Exercise: What you return must match, exactly, the lines running from the one containing "turquoise key: 0 -> 1" to the end of the data, both included, and must contain no pictures.

Extracted material:
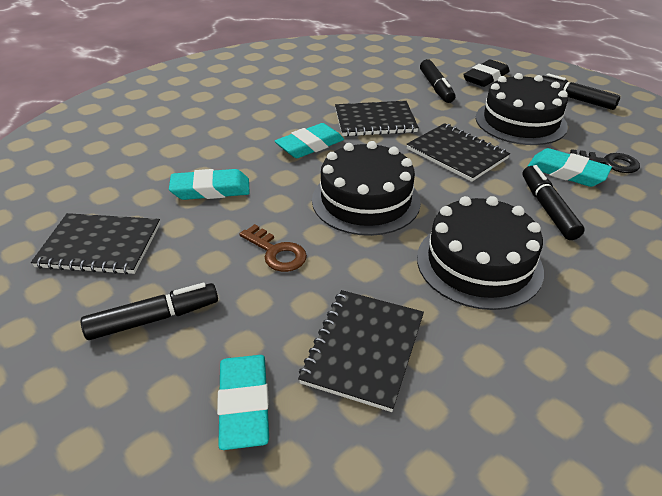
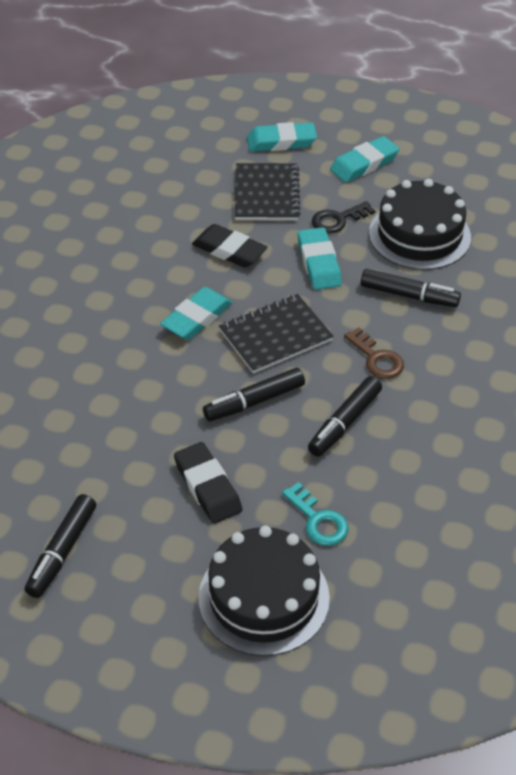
black cake: 3 -> 2
black eraser: 1 -> 2
black notebook: 4 -> 2
turquoise key: 0 -> 1

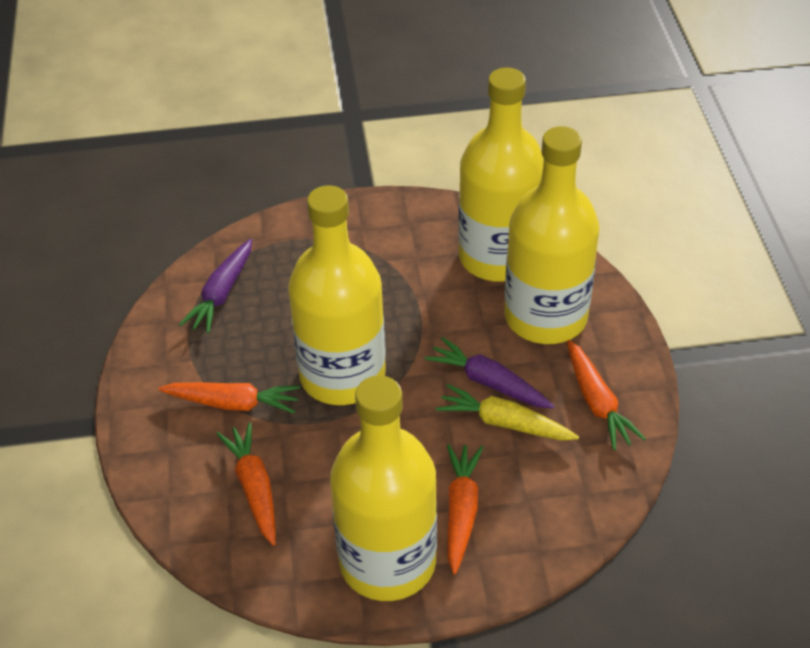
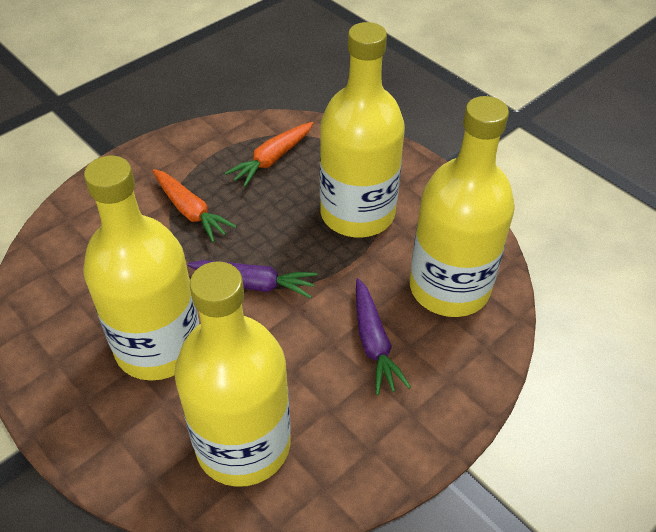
orange carrot: 4 -> 2
yellow carrot: 1 -> 0

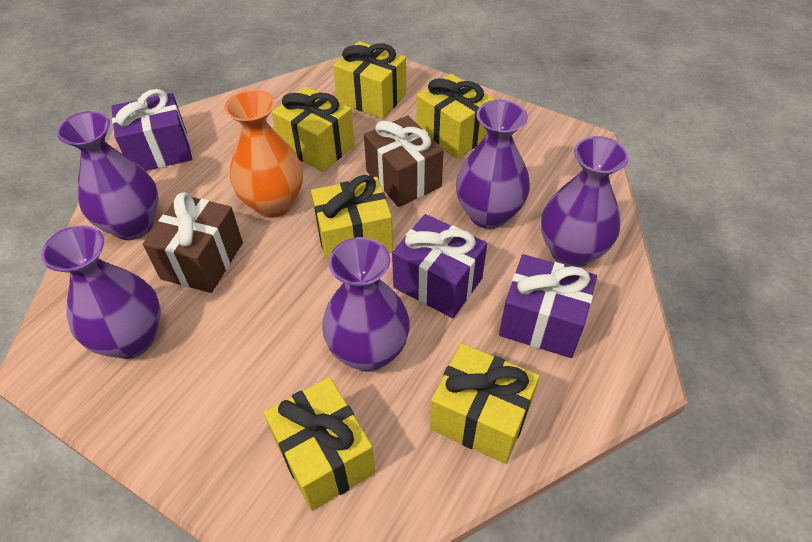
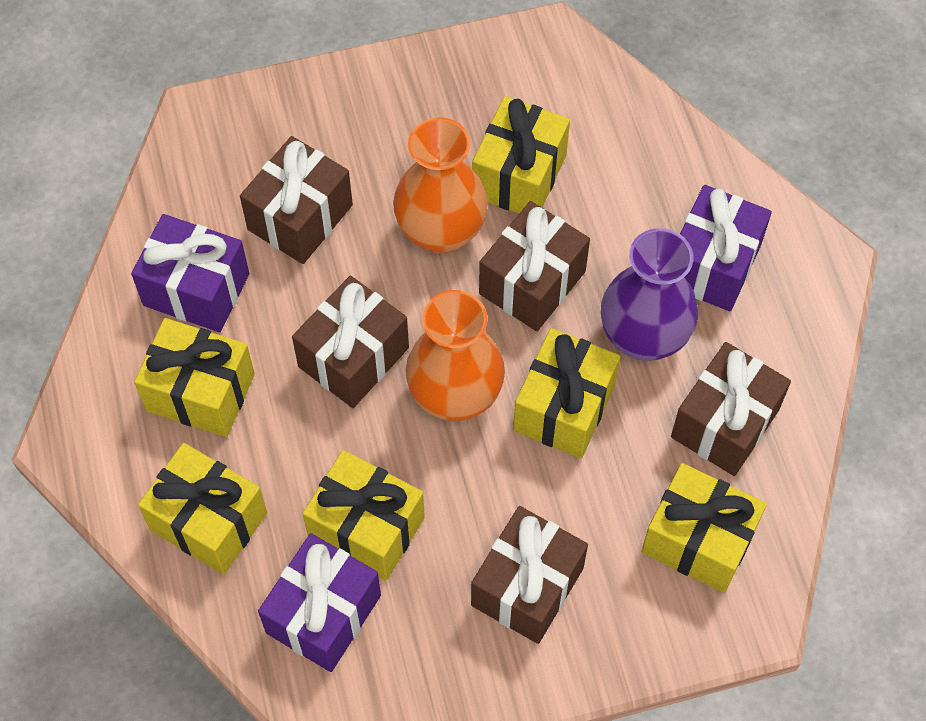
brown gift: 2 -> 5
orange vase: 1 -> 2
purple vase: 5 -> 1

Answer box:
turquoise key: 0 -> 1

orange carrot: 4 -> 2
yellow carrot: 1 -> 0

brown gift: 2 -> 5
orange vase: 1 -> 2
purple vase: 5 -> 1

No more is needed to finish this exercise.